Format the items from the first line through the line containing "AJX: 5:29 -> 5:28" as a JSON list of strings, with one string for each line and blank lines left out.
(begin)
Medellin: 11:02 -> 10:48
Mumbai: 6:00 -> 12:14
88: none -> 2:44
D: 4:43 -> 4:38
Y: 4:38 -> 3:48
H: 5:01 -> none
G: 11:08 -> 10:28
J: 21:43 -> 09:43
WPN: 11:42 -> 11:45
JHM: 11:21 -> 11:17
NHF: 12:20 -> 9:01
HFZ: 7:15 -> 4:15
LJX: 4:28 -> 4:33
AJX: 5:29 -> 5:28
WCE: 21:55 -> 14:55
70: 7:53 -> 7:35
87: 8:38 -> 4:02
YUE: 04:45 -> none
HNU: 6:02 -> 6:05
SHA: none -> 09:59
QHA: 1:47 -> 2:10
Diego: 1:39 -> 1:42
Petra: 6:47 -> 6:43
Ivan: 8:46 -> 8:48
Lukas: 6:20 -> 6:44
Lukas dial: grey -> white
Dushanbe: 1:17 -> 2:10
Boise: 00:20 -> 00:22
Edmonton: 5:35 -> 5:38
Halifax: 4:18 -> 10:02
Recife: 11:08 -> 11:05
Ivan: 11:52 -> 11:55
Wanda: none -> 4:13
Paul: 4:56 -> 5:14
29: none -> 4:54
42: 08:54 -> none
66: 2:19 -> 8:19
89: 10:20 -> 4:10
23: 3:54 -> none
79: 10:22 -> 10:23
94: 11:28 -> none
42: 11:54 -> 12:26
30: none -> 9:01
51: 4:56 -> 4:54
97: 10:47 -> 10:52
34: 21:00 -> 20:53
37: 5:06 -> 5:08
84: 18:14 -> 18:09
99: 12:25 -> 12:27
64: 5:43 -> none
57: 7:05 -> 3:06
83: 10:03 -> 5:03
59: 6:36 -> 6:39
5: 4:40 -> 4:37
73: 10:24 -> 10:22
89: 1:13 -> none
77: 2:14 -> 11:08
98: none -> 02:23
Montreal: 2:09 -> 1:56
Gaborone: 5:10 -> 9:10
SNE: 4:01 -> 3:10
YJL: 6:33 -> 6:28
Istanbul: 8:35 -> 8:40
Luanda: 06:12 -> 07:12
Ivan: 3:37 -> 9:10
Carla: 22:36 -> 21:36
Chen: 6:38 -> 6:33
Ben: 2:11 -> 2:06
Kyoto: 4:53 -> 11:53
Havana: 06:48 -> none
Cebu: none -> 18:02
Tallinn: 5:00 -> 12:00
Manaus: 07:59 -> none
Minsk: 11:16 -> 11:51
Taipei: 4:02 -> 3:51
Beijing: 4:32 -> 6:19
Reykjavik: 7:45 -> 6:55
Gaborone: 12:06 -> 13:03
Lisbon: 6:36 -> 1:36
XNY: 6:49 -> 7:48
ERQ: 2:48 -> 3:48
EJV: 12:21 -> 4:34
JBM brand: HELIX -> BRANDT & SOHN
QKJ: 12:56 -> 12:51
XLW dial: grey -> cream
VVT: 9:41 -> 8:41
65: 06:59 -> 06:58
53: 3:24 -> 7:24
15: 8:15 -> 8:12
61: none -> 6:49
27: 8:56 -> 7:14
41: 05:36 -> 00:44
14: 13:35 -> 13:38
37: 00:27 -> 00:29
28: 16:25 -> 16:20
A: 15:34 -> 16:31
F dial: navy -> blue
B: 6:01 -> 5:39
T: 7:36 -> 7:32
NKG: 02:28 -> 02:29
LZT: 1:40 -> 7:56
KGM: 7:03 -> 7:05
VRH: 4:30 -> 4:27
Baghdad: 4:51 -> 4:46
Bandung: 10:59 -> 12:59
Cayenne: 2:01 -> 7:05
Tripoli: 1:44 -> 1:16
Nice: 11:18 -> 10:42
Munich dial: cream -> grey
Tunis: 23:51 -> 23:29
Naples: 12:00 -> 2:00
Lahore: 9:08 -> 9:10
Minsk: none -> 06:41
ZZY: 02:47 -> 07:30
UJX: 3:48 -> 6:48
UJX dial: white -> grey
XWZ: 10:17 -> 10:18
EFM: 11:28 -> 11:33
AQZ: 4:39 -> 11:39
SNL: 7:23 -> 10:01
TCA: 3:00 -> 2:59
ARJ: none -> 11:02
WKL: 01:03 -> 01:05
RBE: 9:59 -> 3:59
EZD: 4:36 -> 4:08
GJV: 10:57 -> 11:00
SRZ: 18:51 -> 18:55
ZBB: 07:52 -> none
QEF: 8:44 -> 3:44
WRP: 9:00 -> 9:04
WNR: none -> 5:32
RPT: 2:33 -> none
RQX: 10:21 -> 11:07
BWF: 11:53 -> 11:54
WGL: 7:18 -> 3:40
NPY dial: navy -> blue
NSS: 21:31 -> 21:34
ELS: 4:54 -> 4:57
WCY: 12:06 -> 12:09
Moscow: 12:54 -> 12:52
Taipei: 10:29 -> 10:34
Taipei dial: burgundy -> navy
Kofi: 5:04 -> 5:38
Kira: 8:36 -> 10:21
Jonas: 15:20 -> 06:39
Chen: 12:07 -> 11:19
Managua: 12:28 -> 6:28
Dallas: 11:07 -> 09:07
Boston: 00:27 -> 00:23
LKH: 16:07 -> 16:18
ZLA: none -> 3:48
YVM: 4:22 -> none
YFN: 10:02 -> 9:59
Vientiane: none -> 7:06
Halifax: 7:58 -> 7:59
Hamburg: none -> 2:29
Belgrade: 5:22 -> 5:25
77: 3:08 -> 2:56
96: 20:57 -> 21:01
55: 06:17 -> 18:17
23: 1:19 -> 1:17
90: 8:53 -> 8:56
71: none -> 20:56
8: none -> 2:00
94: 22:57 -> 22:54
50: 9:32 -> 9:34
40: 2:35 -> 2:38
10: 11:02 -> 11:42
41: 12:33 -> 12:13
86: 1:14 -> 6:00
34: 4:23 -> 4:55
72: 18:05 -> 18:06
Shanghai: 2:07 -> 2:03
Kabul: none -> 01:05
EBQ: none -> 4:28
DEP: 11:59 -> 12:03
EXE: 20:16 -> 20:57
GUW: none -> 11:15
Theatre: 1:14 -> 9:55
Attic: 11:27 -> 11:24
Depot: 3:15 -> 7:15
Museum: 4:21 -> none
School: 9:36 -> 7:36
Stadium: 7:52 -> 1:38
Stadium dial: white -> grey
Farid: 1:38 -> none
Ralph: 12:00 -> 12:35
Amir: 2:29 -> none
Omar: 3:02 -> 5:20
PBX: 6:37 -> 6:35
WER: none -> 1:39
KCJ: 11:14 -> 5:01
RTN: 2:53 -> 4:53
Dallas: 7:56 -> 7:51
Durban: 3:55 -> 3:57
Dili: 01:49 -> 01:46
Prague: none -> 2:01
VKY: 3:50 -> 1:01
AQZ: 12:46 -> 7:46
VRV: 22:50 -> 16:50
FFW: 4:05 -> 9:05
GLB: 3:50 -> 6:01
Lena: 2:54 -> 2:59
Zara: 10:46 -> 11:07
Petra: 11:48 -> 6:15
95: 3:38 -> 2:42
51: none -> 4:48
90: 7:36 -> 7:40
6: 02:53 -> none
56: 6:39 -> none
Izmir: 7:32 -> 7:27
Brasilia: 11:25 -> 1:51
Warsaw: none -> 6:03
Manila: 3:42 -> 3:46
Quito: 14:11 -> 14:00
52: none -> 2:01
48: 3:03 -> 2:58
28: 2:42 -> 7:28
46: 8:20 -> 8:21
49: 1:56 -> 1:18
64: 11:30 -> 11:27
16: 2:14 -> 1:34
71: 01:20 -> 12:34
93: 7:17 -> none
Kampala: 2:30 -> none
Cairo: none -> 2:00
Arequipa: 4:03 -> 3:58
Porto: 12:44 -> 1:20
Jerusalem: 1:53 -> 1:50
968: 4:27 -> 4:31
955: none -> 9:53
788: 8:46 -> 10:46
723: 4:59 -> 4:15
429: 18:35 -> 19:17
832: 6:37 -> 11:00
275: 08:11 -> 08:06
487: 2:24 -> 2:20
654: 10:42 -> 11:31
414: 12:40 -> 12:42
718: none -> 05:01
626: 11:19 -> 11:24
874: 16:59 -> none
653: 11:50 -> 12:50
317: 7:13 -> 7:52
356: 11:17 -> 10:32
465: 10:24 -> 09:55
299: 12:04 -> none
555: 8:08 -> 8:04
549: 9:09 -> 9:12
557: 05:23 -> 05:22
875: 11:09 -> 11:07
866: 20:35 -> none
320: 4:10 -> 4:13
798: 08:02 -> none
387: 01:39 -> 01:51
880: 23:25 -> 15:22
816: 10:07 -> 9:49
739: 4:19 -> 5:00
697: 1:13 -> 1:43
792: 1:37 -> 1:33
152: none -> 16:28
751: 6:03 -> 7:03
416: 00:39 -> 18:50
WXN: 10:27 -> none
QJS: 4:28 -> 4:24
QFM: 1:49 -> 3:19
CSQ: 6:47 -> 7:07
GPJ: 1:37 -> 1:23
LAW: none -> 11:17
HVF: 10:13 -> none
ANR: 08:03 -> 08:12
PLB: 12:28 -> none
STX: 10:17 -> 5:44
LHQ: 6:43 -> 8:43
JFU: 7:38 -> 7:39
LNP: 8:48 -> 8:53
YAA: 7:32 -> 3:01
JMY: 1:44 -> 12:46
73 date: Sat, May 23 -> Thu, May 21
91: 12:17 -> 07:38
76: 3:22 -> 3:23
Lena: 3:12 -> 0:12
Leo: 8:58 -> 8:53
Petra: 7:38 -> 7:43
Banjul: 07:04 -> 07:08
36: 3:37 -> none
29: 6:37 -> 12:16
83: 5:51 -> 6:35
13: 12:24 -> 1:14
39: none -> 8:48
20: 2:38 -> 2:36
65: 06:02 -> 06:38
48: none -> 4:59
(end)
EXERCISE ANSWER:
[
  "Medellin: 11:02 -> 10:48",
  "Mumbai: 6:00 -> 12:14",
  "88: none -> 2:44",
  "D: 4:43 -> 4:38",
  "Y: 4:38 -> 3:48",
  "H: 5:01 -> none",
  "G: 11:08 -> 10:28",
  "J: 21:43 -> 09:43",
  "WPN: 11:42 -> 11:45",
  "JHM: 11:21 -> 11:17",
  "NHF: 12:20 -> 9:01",
  "HFZ: 7:15 -> 4:15",
  "LJX: 4:28 -> 4:33",
  "AJX: 5:29 -> 5:28"
]